Records contained in a dataset

=====

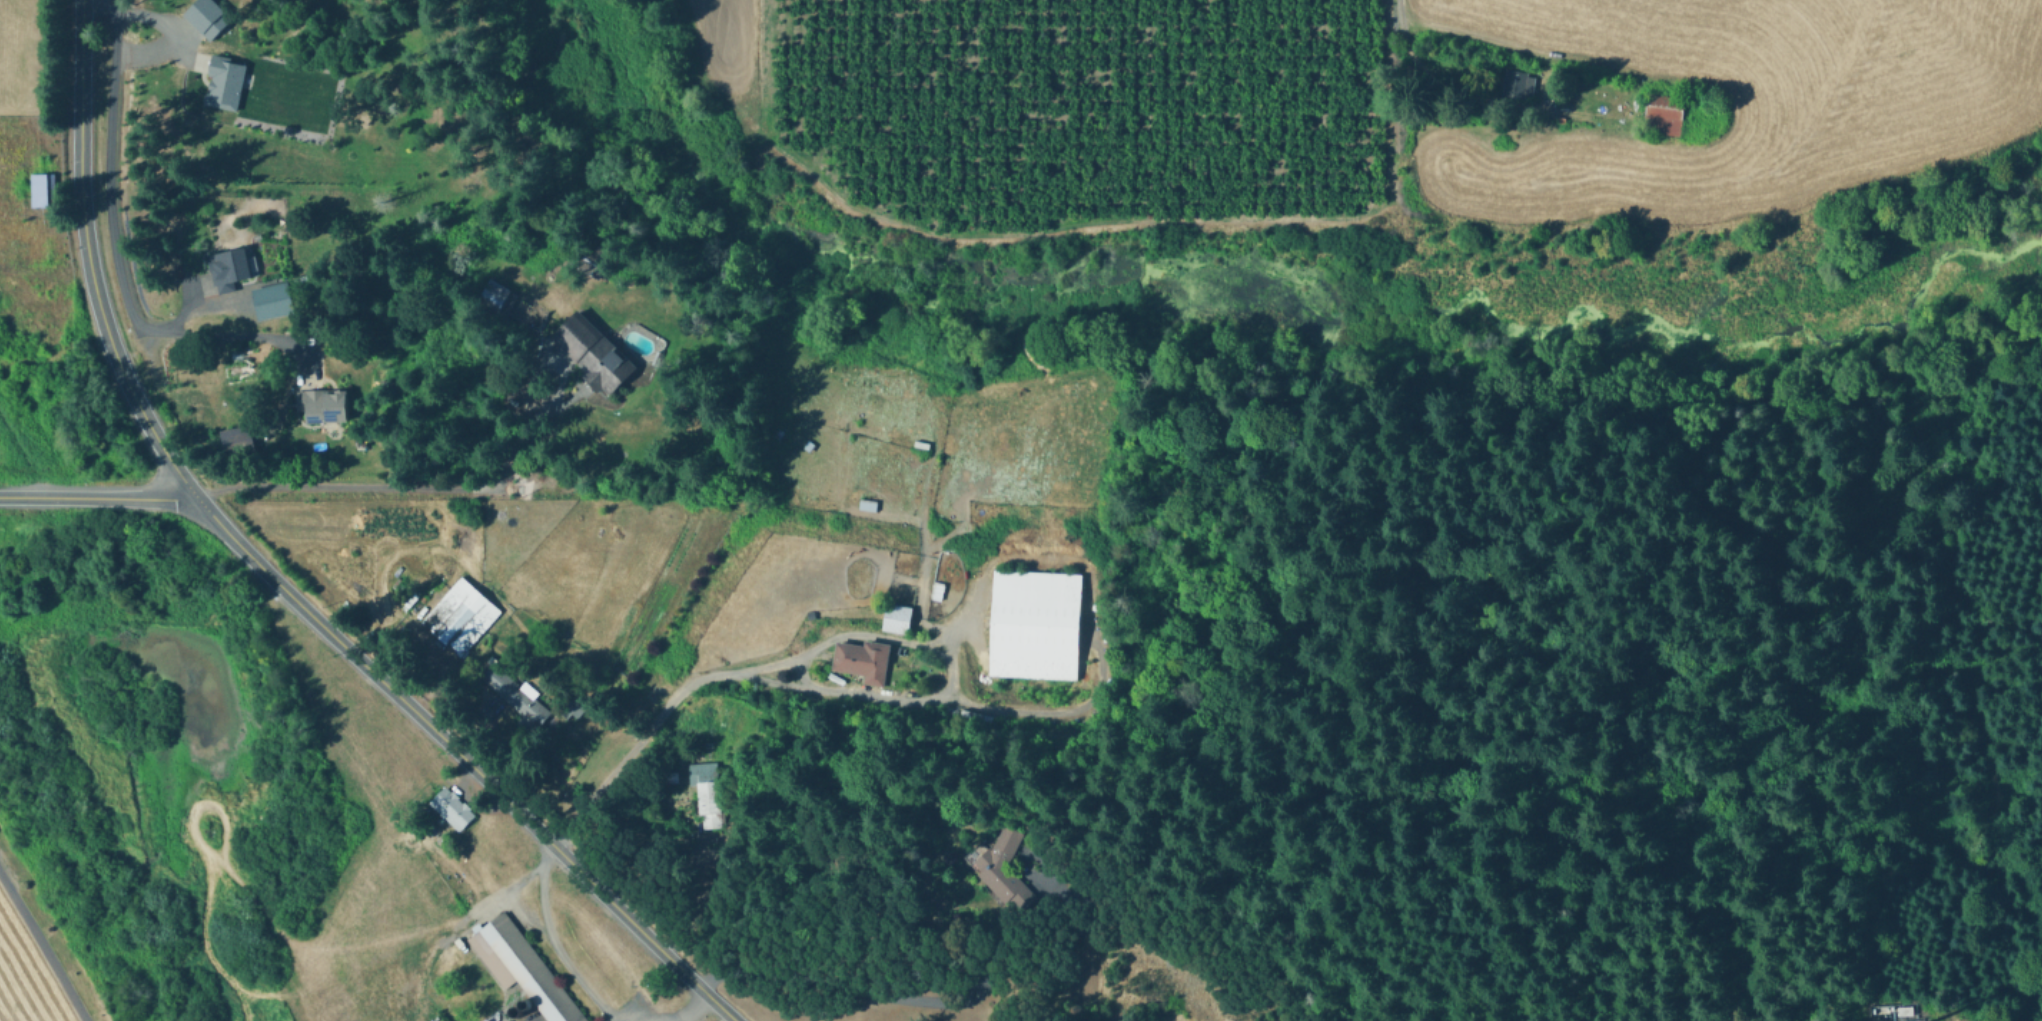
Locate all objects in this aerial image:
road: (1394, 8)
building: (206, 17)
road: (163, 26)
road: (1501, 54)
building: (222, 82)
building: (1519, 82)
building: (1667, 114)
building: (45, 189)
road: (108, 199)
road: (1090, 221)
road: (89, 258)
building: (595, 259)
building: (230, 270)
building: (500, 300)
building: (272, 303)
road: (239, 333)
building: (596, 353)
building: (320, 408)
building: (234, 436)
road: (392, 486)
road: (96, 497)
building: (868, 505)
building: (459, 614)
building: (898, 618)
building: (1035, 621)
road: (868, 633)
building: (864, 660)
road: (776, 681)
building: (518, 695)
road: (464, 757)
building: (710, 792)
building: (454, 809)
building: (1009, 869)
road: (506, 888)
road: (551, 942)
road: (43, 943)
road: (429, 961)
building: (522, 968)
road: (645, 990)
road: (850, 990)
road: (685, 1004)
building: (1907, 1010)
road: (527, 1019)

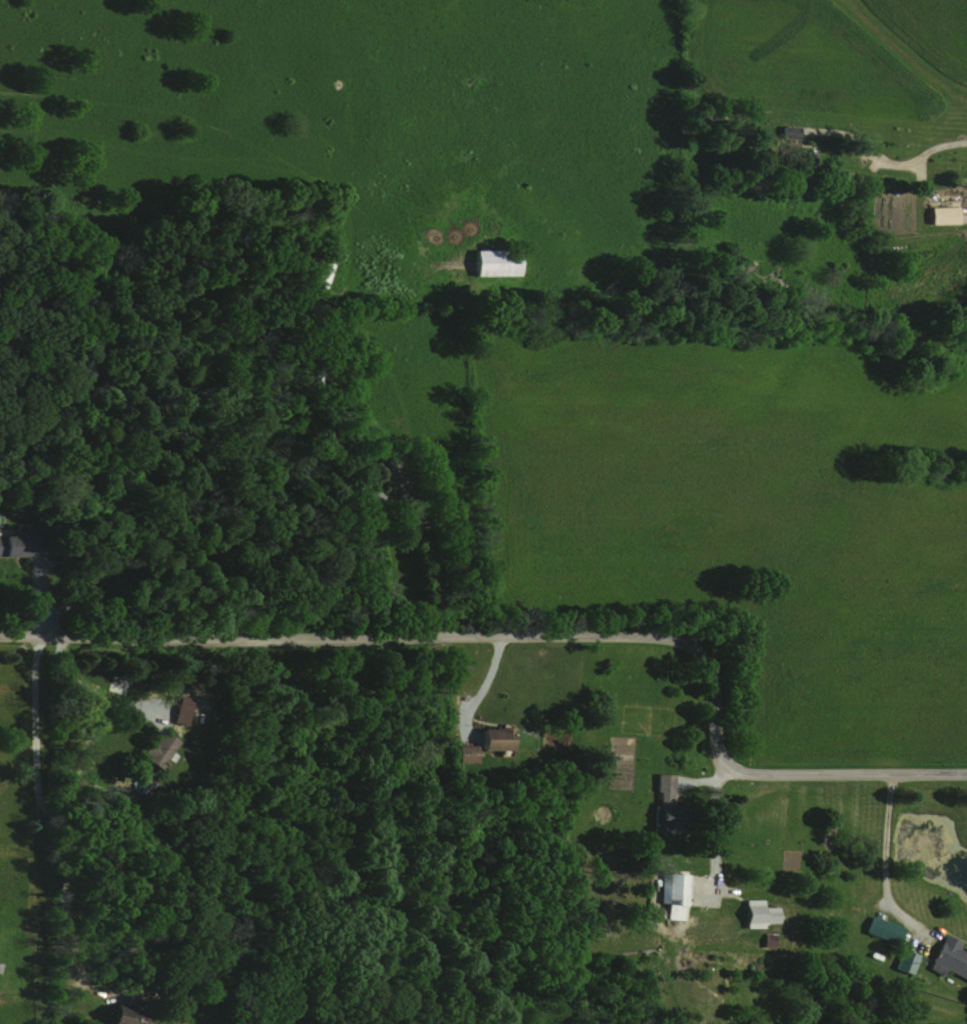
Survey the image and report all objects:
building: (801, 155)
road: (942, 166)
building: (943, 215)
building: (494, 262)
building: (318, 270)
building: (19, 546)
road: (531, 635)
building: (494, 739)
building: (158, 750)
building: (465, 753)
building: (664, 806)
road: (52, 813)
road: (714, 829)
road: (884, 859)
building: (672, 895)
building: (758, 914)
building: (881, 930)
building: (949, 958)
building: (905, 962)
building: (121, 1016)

=====

Return verbatim each line from the one that mentions "Survey the image" to the end of the entries, inclusive.

Survey the image and report all objects:
building: (801, 155)
road: (942, 166)
building: (943, 215)
building: (494, 262)
building: (318, 270)
building: (19, 546)
road: (531, 635)
building: (494, 739)
building: (158, 750)
building: (465, 753)
building: (664, 806)
road: (52, 813)
road: (714, 829)
road: (884, 859)
building: (672, 895)
building: (758, 914)
building: (881, 930)
building: (949, 958)
building: (905, 962)
building: (121, 1016)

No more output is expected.